What to produce:
For the records that follow, give the number of lines containing the word "camera", with no added text.

== Study material

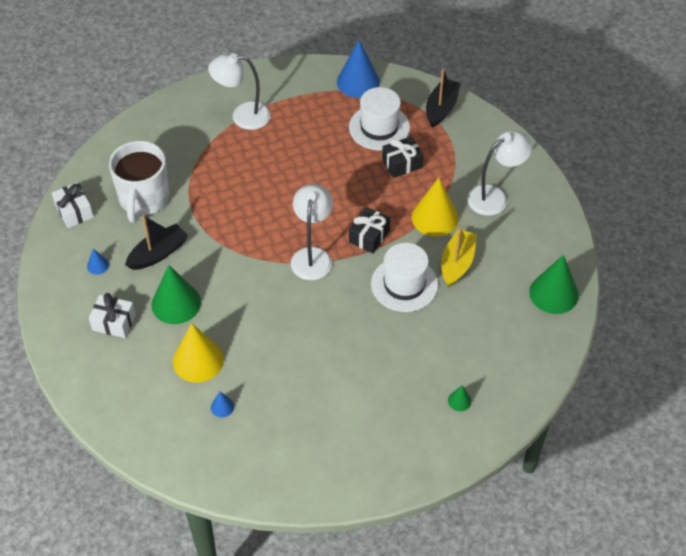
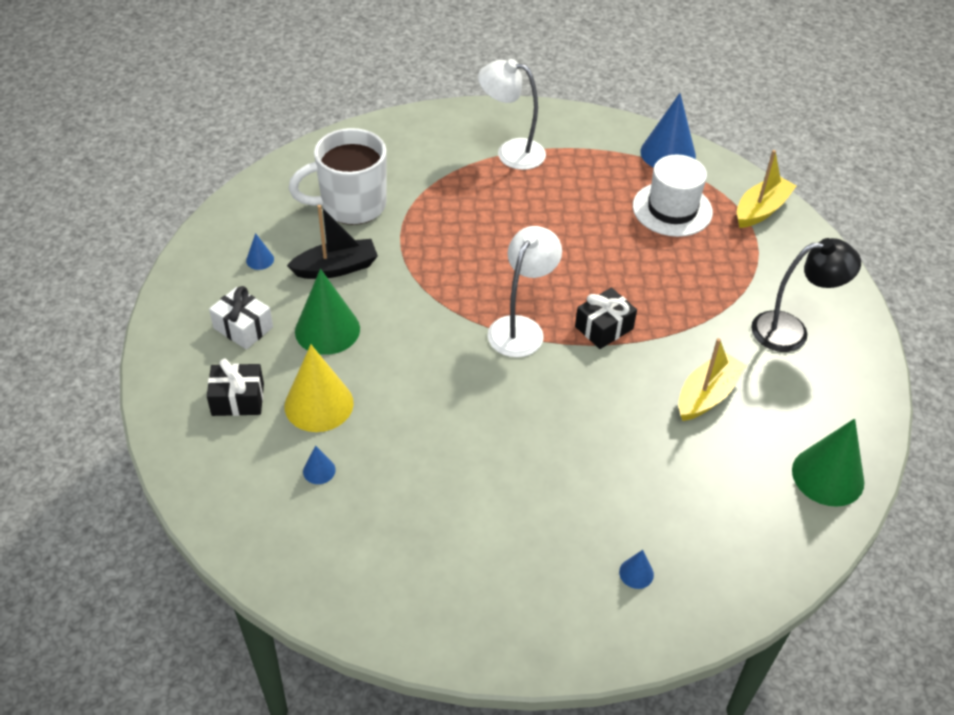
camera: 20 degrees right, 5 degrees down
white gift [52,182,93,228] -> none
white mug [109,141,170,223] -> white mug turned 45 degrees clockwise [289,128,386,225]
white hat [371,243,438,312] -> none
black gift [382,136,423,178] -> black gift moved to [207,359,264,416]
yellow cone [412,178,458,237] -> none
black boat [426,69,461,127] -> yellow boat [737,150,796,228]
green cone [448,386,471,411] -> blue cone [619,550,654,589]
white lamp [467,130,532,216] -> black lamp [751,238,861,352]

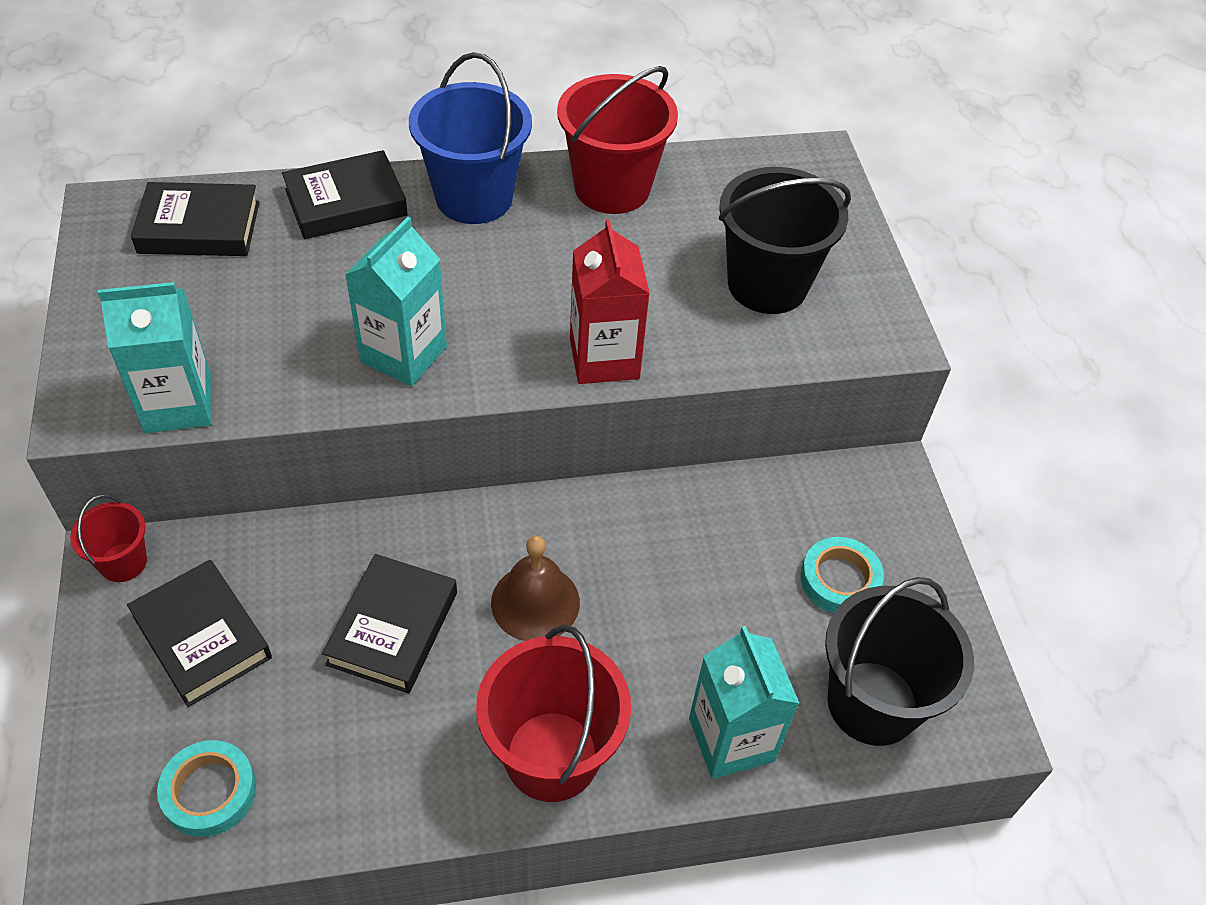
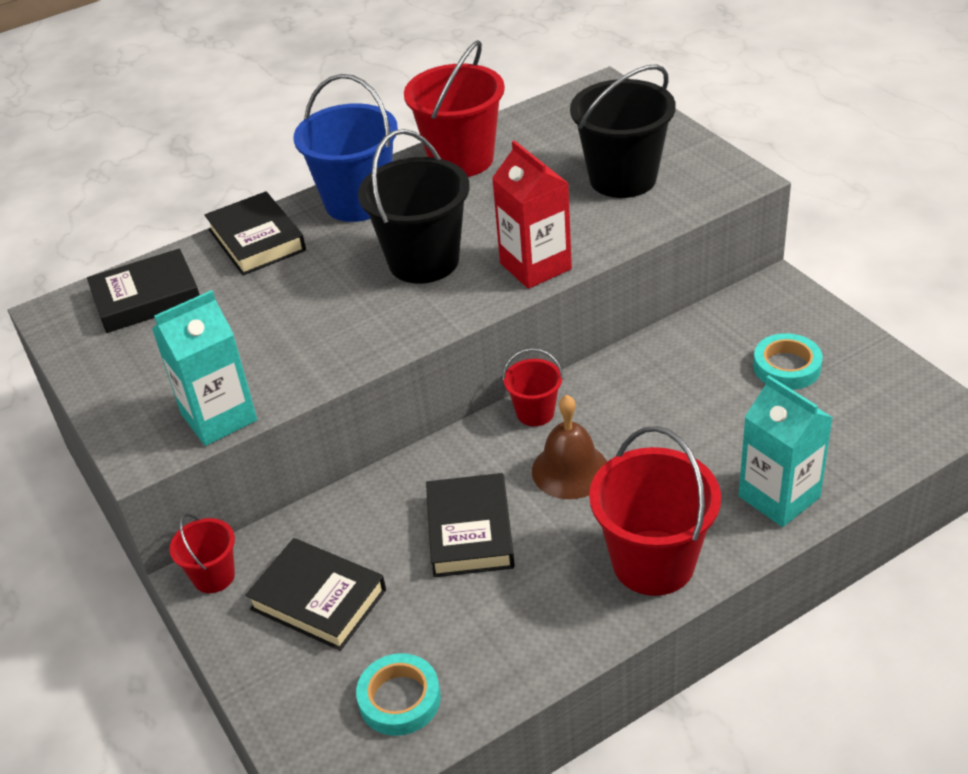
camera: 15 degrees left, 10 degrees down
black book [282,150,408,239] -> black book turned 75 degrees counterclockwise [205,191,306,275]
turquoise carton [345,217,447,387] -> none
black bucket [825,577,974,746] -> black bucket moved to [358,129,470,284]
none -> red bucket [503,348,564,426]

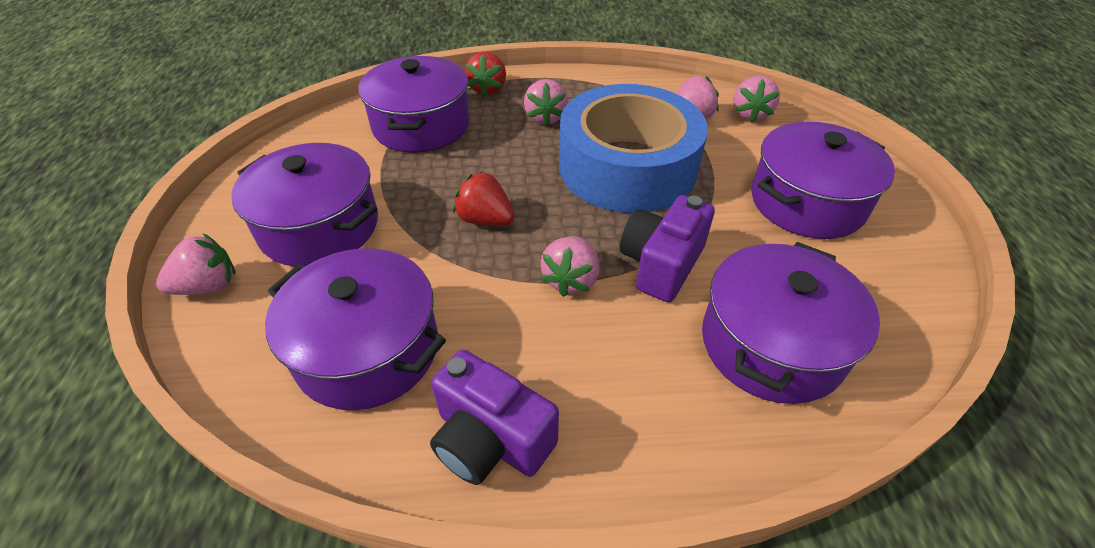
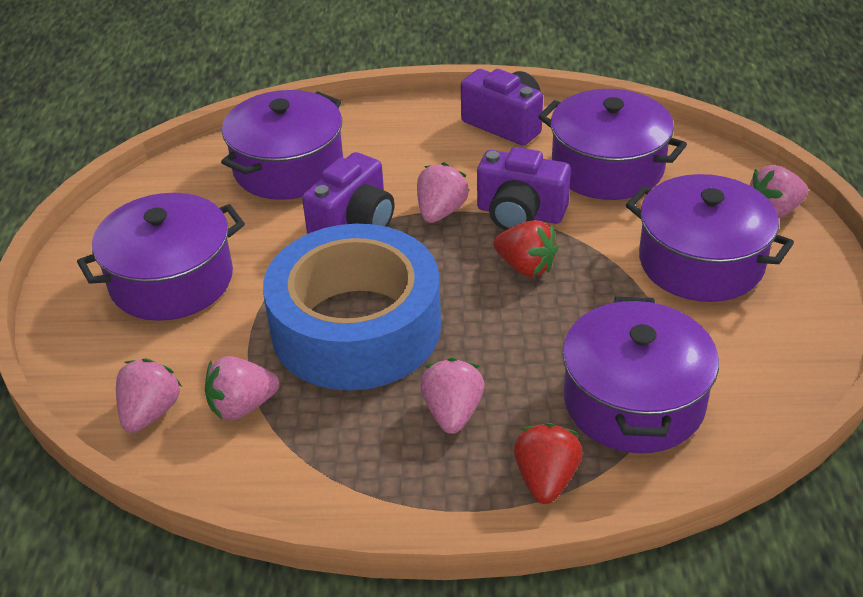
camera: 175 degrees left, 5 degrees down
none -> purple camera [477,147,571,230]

====

Task output:
4